**Record set**.

[Start of Attachment]

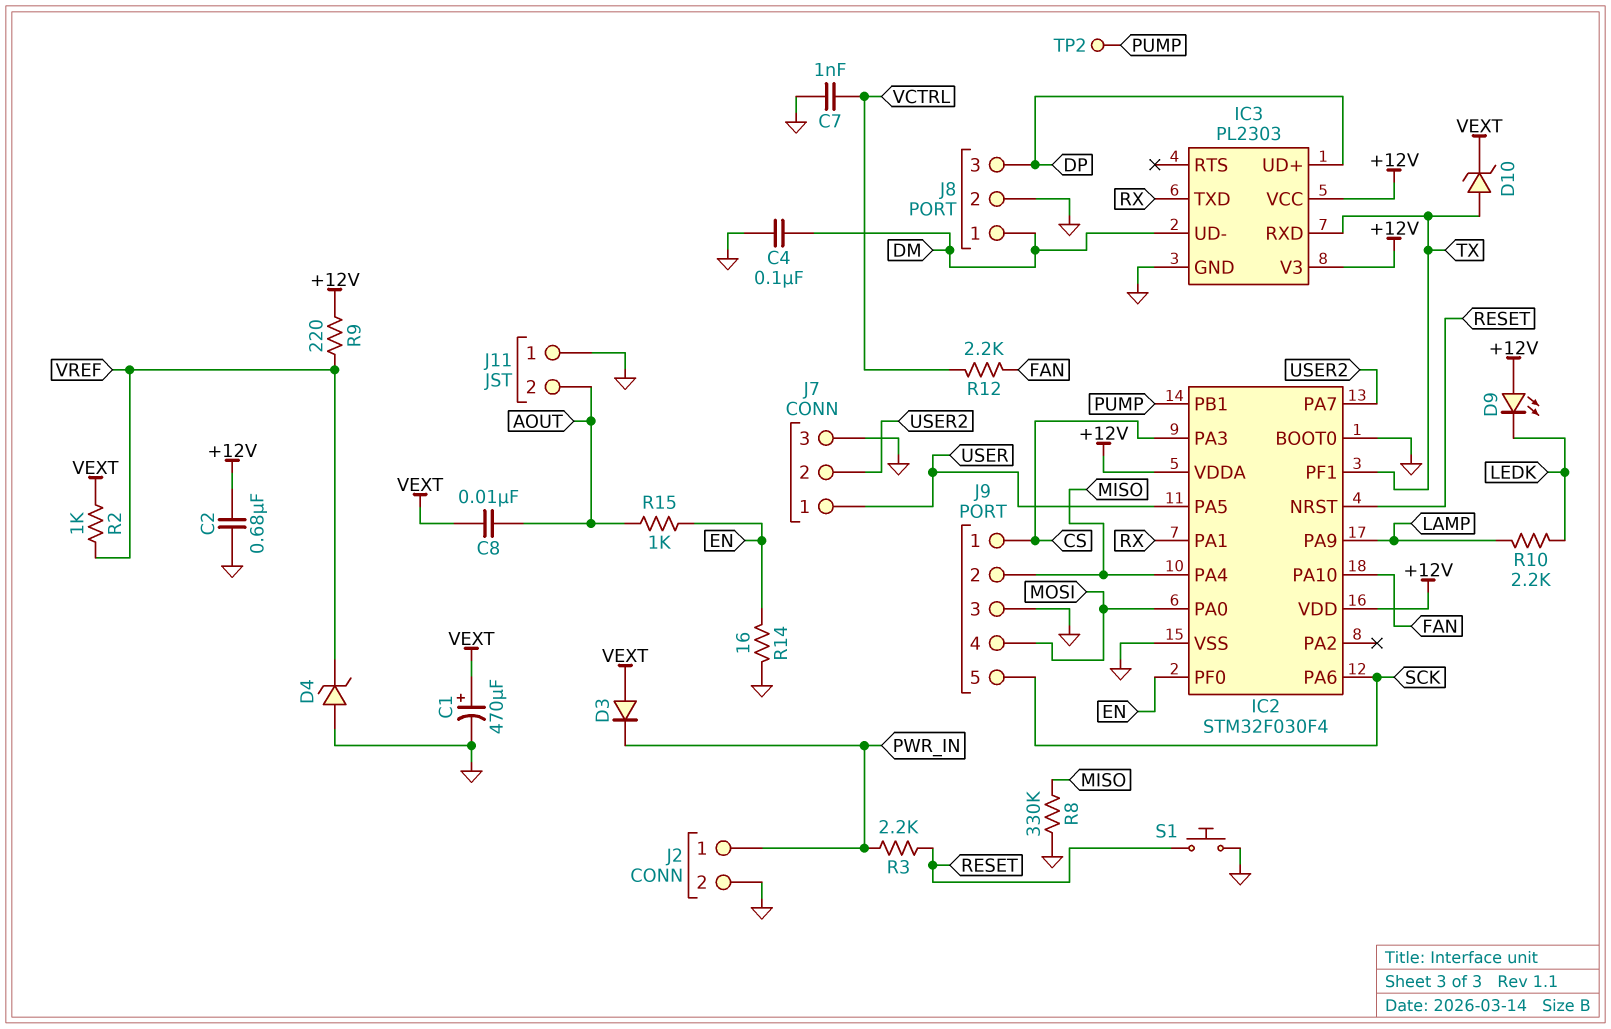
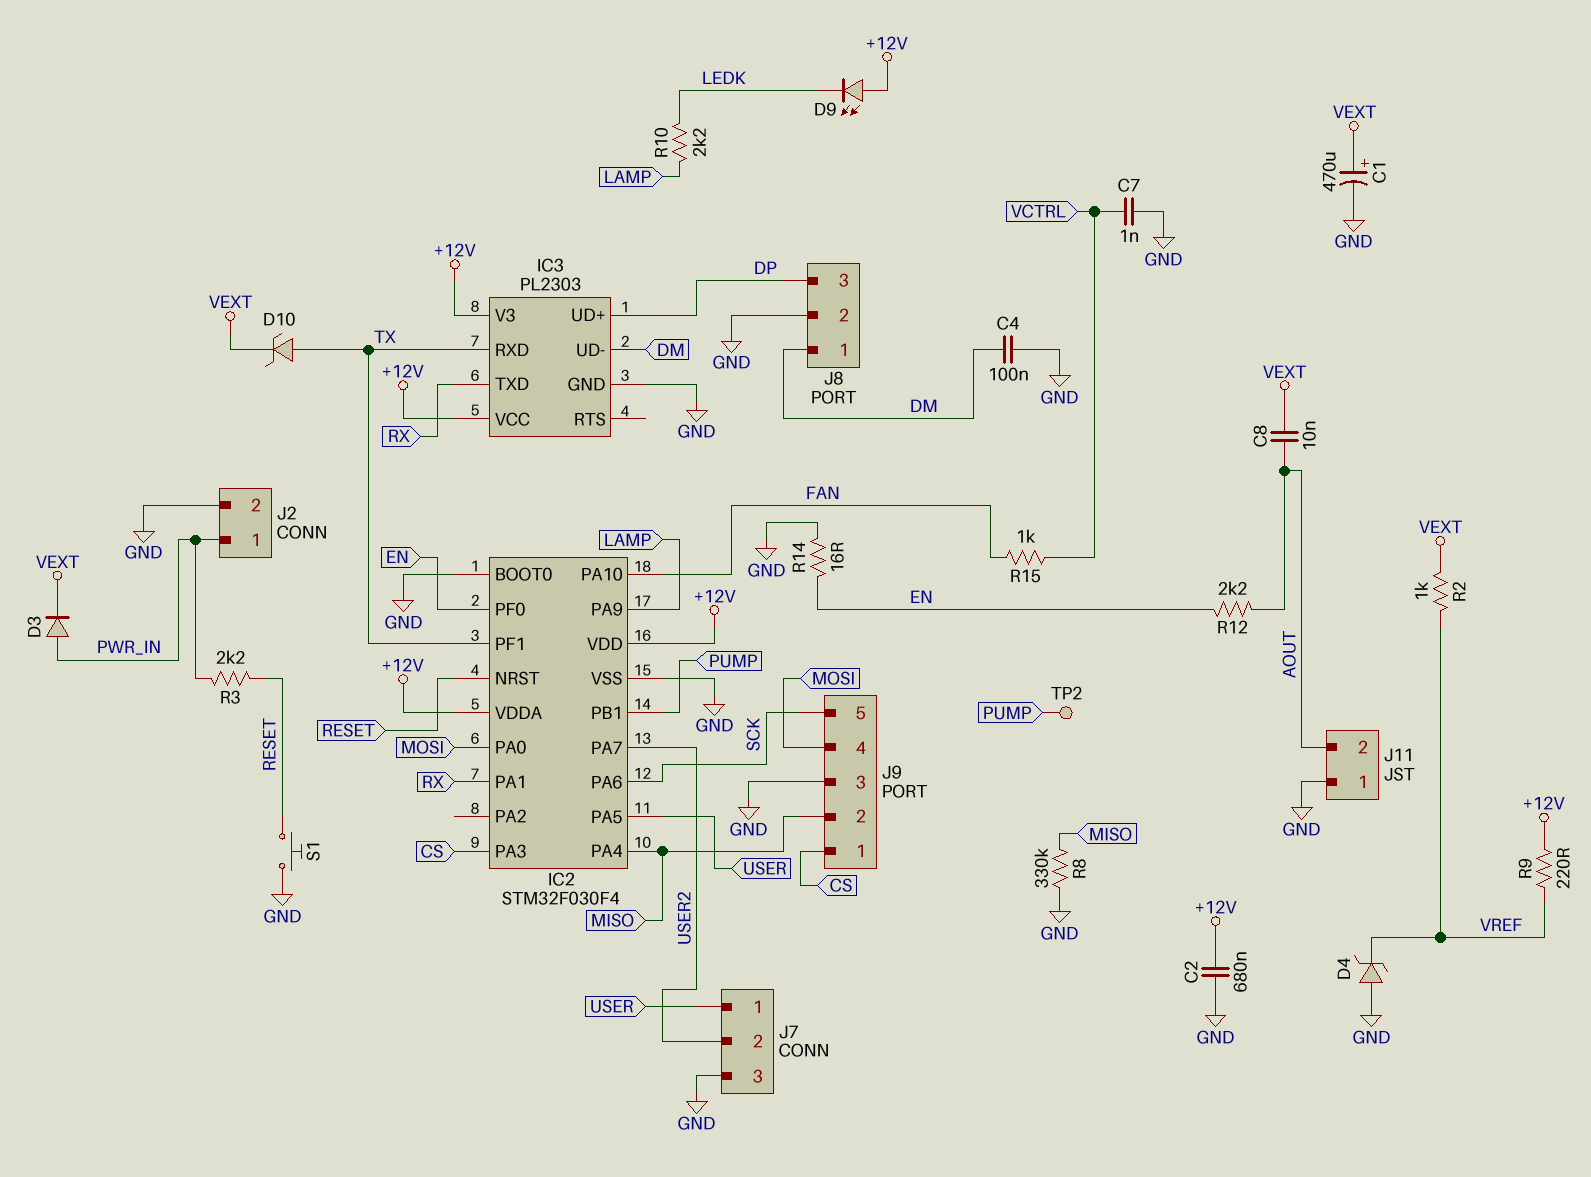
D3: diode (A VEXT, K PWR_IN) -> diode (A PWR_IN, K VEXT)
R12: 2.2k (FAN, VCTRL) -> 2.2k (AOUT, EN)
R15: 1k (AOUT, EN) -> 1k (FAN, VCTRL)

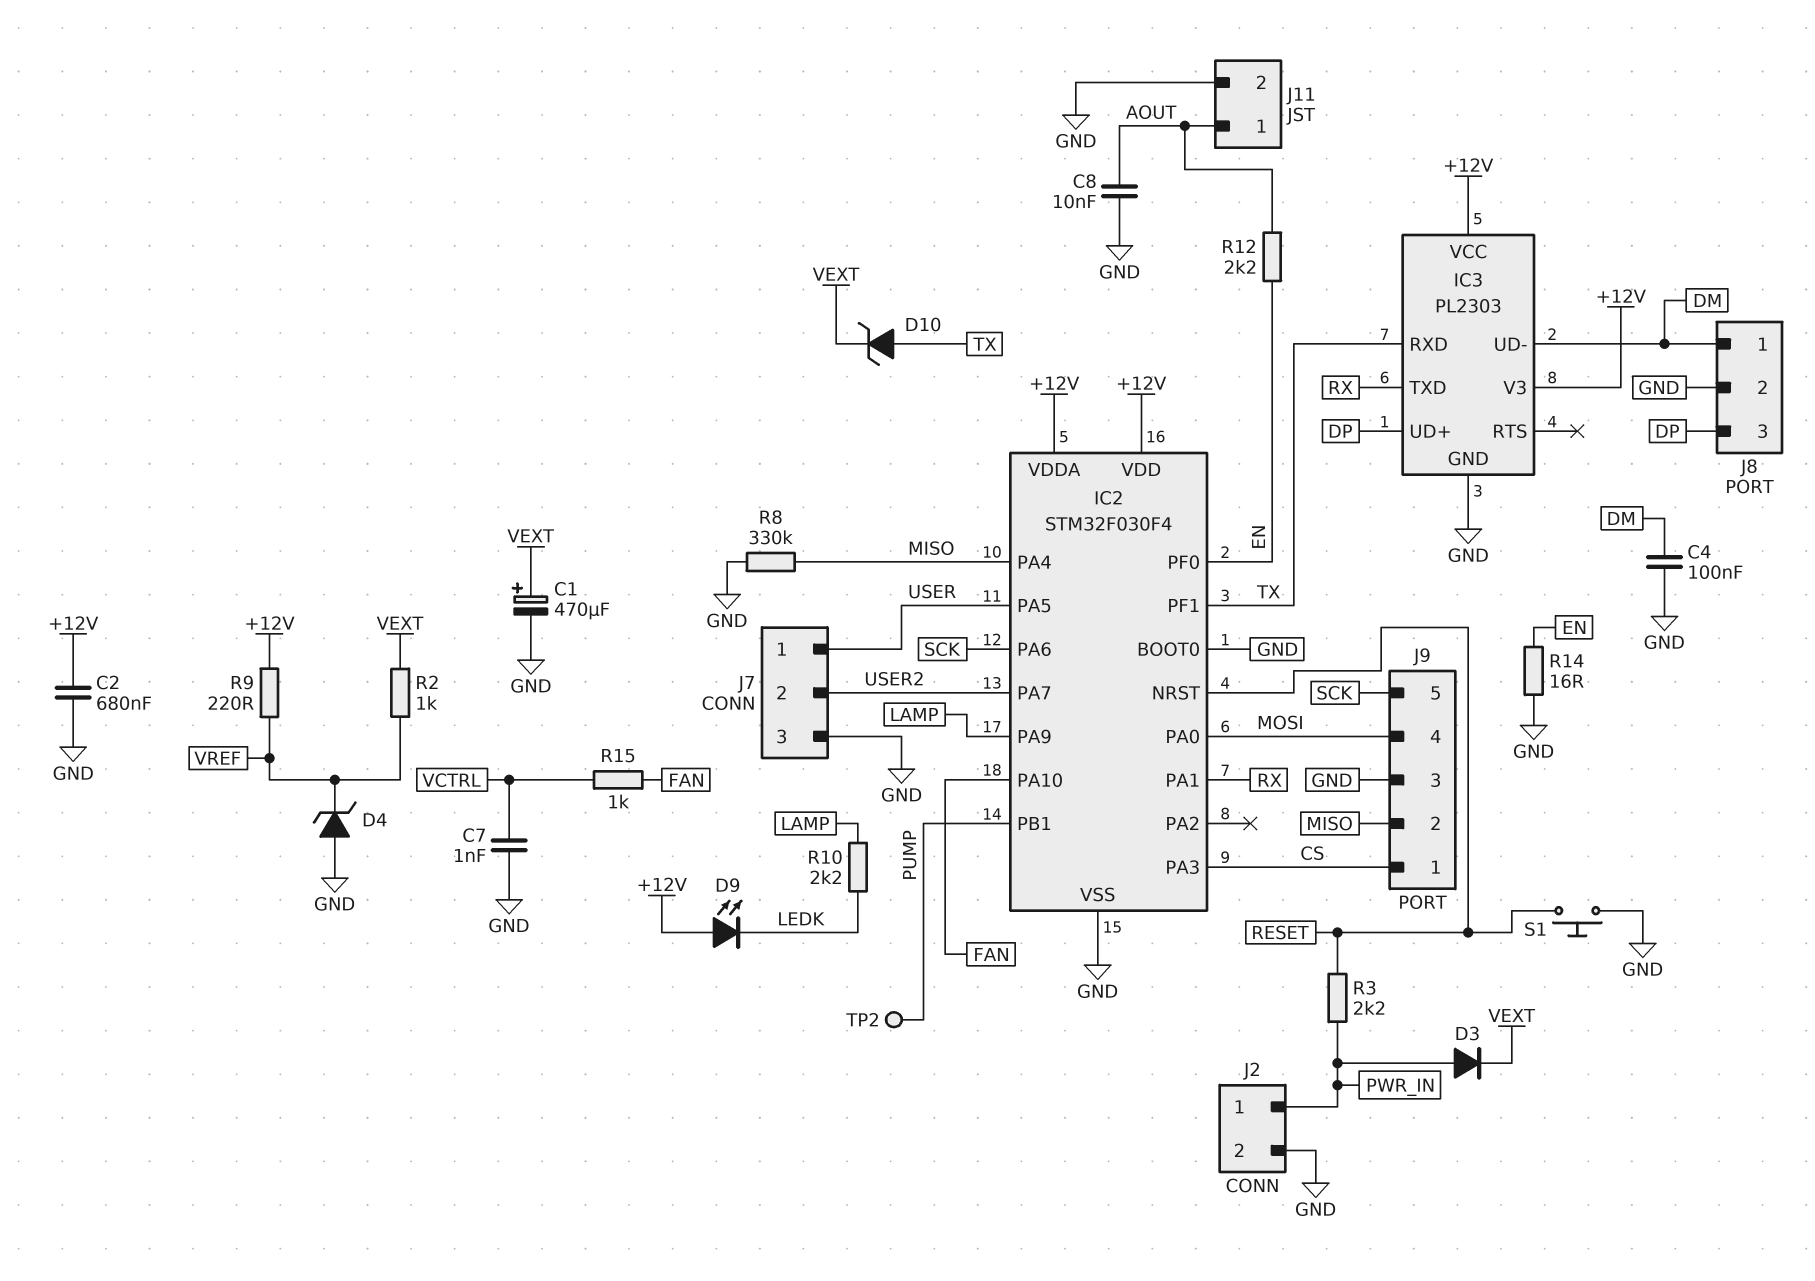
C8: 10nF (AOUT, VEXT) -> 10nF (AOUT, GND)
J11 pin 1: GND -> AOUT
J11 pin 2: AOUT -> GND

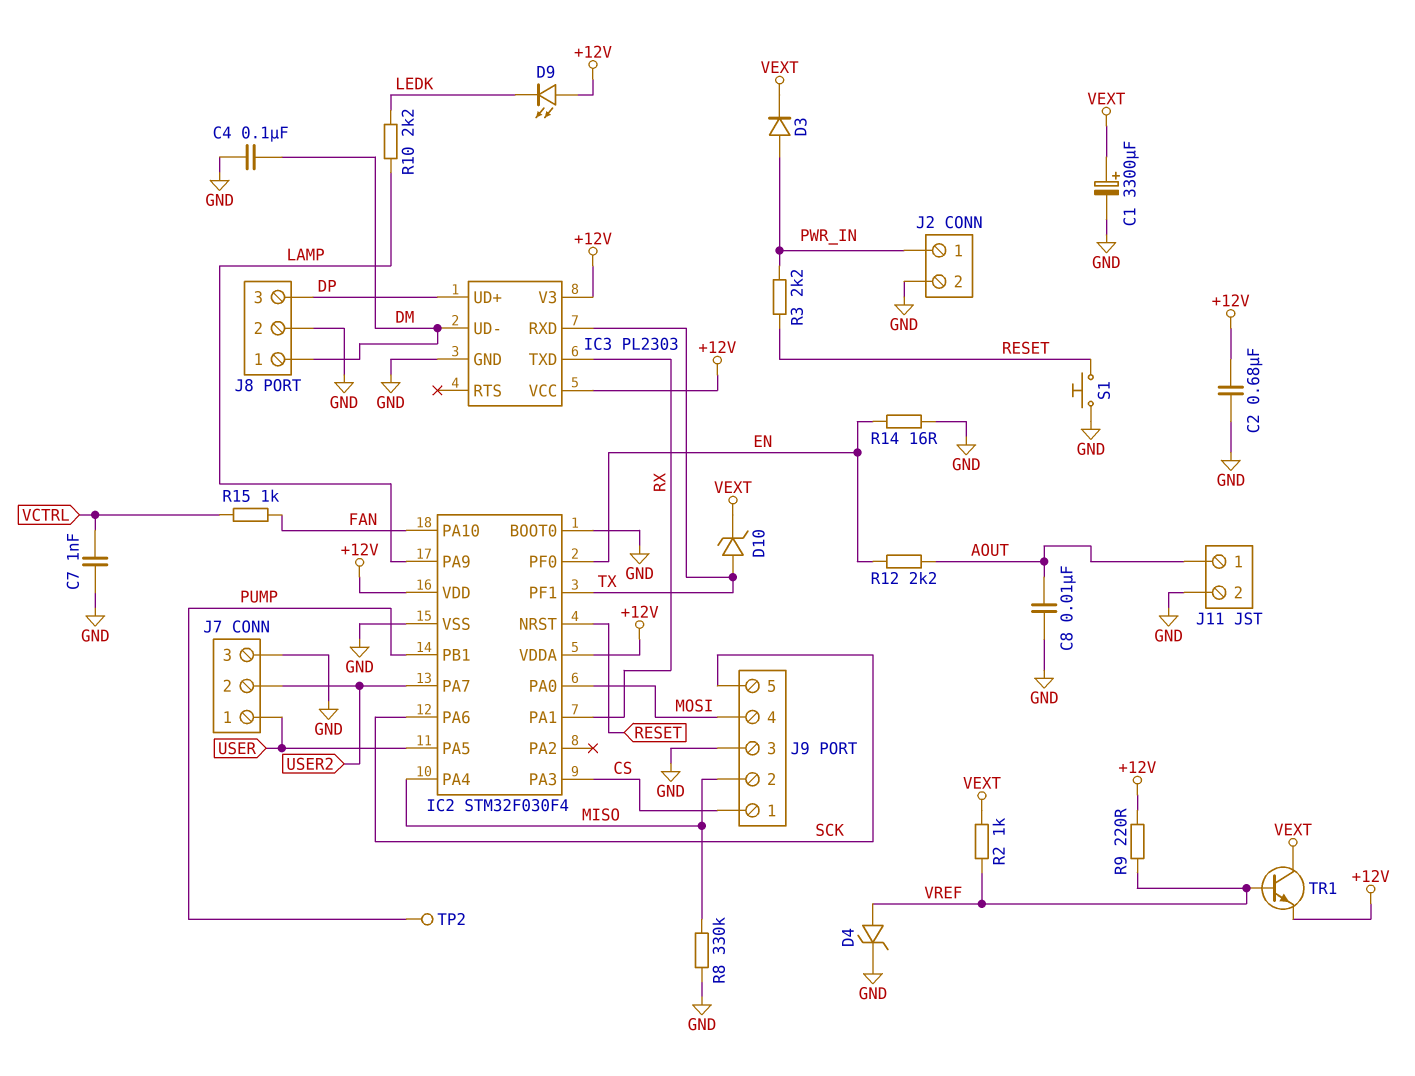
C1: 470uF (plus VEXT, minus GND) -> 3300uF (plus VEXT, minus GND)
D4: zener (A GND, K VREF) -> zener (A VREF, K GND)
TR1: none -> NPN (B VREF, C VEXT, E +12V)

[End of Attachment]
[Start of Attachment]

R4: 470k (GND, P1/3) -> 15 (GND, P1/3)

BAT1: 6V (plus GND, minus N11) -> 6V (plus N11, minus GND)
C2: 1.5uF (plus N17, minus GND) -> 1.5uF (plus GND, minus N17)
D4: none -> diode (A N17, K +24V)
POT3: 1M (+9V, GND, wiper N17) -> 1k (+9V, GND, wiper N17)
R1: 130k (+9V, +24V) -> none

[End of Attachment]
[Start of Attachment]

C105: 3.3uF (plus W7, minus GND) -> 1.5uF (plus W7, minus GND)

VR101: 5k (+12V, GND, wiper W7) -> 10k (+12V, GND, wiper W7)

[End of Attachment]

**The problem**.
Check every line of the data, and copy the ones that contain "none".

**Answer space**.
TR1: none -> NPN (B VREF, C VEXT, E +12V)
D4: none -> diode (A N17, K +24V)
R1: 130k (+9V, +24V) -> none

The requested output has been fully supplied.